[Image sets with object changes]

☆ ☆ ☆

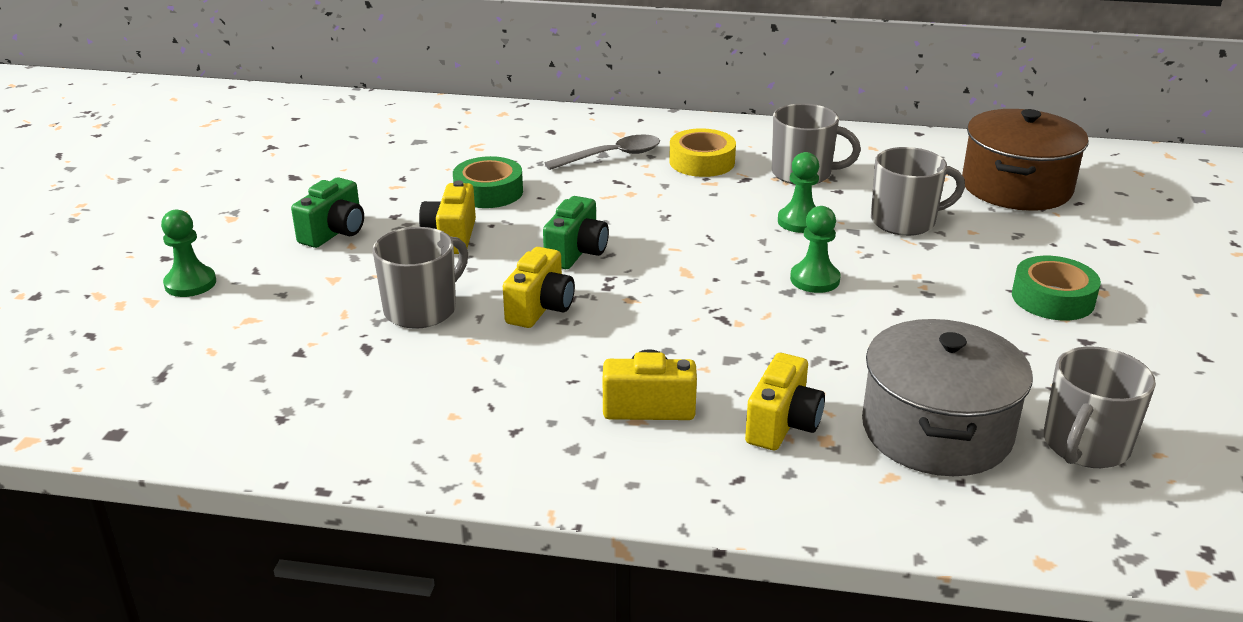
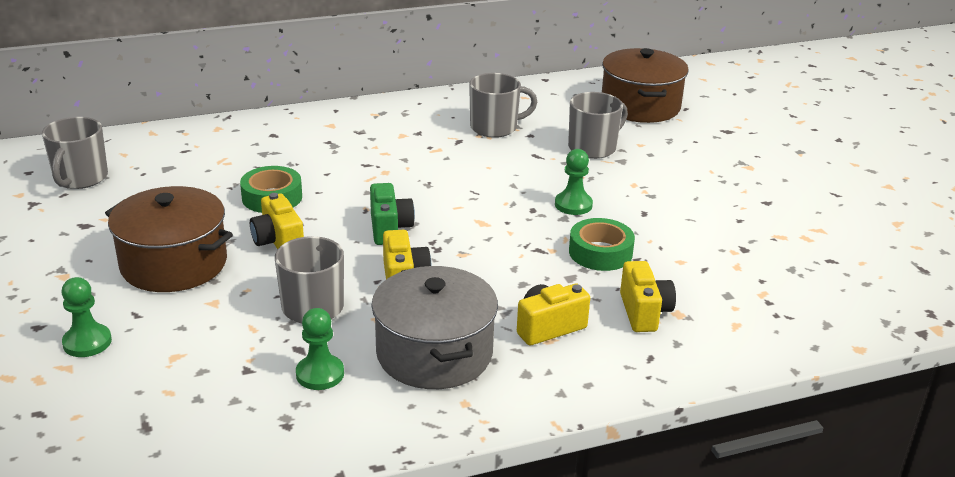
camera: 30 degrees left, 0 degrees up
green camera [291,177,364,248] -> brown pot [105,186,233,292]
grey spoon [544,135,660,170] -> none
yellow tape [669,128,736,177] -> none
green pawn [778,152,819,233] -> green pawn moved to [296,308,344,390]
grey pot [862,319,1033,476] -> grey pot moved to [371,266,498,389]
green tape [1012,256,1101,320] -> green tape moved to [569,218,635,271]
grey mug [1044,346,1156,468] -> grey mug moved to [42,117,108,189]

☆ ☆ ☆

• **PROBLEM STATEMENT**
Would you provide an exact, picture-free copy of the data above?

• **WRITTEN ANSWER**
camera: 30 degrees left, 0 degrees up
green camera [291,177,364,248] -> brown pot [105,186,233,292]
grey spoon [544,135,660,170] -> none
yellow tape [669,128,736,177] -> none
green pawn [778,152,819,233] -> green pawn moved to [296,308,344,390]
grey pot [862,319,1033,476] -> grey pot moved to [371,266,498,389]
green tape [1012,256,1101,320] -> green tape moved to [569,218,635,271]
grey mug [1044,346,1156,468] -> grey mug moved to [42,117,108,189]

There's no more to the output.